╭─ ENTRIES SHOWN

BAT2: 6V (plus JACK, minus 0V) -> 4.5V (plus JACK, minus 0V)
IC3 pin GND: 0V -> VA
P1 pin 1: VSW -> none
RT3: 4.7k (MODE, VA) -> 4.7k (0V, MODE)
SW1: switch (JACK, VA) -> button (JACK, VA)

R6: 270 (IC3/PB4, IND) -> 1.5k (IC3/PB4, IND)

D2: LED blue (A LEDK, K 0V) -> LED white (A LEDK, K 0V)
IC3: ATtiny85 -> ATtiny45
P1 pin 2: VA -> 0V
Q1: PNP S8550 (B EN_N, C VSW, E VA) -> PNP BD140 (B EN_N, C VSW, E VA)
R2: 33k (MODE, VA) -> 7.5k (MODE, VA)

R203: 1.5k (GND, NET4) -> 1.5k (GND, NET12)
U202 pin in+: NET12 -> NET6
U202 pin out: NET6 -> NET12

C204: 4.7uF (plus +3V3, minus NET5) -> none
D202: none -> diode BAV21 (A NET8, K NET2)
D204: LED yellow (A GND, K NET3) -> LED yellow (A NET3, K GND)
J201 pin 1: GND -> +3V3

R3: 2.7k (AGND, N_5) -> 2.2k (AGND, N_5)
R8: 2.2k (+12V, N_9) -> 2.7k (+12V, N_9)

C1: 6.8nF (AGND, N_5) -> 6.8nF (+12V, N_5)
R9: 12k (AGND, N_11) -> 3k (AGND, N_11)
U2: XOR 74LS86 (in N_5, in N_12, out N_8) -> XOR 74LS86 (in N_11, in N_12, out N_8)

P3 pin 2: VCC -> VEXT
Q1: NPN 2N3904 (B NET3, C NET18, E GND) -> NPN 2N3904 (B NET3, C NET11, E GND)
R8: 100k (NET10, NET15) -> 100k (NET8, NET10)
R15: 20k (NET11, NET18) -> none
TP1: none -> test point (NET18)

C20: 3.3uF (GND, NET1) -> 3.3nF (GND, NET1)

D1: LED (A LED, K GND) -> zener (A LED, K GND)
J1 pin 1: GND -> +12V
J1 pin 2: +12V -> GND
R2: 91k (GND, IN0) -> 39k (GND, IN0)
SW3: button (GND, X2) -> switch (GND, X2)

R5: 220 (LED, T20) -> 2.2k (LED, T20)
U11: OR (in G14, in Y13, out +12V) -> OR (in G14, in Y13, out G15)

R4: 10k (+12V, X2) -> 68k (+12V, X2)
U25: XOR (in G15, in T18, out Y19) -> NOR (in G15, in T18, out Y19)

╰─

TASK DIRECTIONS – The records above should be restated exactly, line for line.

SOLUTION FOR THIS EXERCISE –
BAT2: 6V (plus JACK, minus 0V) -> 4.5V (plus JACK, minus 0V)
IC3 pin GND: 0V -> VA
P1 pin 1: VSW -> none
RT3: 4.7k (MODE, VA) -> 4.7k (0V, MODE)
SW1: switch (JACK, VA) -> button (JACK, VA)

R6: 270 (IC3/PB4, IND) -> 1.5k (IC3/PB4, IND)

D2: LED blue (A LEDK, K 0V) -> LED white (A LEDK, K 0V)
IC3: ATtiny85 -> ATtiny45
P1 pin 2: VA -> 0V
Q1: PNP S8550 (B EN_N, C VSW, E VA) -> PNP BD140 (B EN_N, C VSW, E VA)
R2: 33k (MODE, VA) -> 7.5k (MODE, VA)

R203: 1.5k (GND, NET4) -> 1.5k (GND, NET12)
U202 pin in+: NET12 -> NET6
U202 pin out: NET6 -> NET12

C204: 4.7uF (plus +3V3, minus NET5) -> none
D202: none -> diode BAV21 (A NET8, K NET2)
D204: LED yellow (A GND, K NET3) -> LED yellow (A NET3, K GND)
J201 pin 1: GND -> +3V3

R3: 2.7k (AGND, N_5) -> 2.2k (AGND, N_5)
R8: 2.2k (+12V, N_9) -> 2.7k (+12V, N_9)

C1: 6.8nF (AGND, N_5) -> 6.8nF (+12V, N_5)
R9: 12k (AGND, N_11) -> 3k (AGND, N_11)
U2: XOR 74LS86 (in N_5, in N_12, out N_8) -> XOR 74LS86 (in N_11, in N_12, out N_8)

P3 pin 2: VCC -> VEXT
Q1: NPN 2N3904 (B NET3, C NET18, E GND) -> NPN 2N3904 (B NET3, C NET11, E GND)
R8: 100k (NET10, NET15) -> 100k (NET8, NET10)
R15: 20k (NET11, NET18) -> none
TP1: none -> test point (NET18)

C20: 3.3uF (GND, NET1) -> 3.3nF (GND, NET1)

D1: LED (A LED, K GND) -> zener (A LED, K GND)
J1 pin 1: GND -> +12V
J1 pin 2: +12V -> GND
R2: 91k (GND, IN0) -> 39k (GND, IN0)
SW3: button (GND, X2) -> switch (GND, X2)

R5: 220 (LED, T20) -> 2.2k (LED, T20)
U11: OR (in G14, in Y13, out +12V) -> OR (in G14, in Y13, out G15)

R4: 10k (+12V, X2) -> 68k (+12V, X2)
U25: XOR (in G15, in T18, out Y19) -> NOR (in G15, in T18, out Y19)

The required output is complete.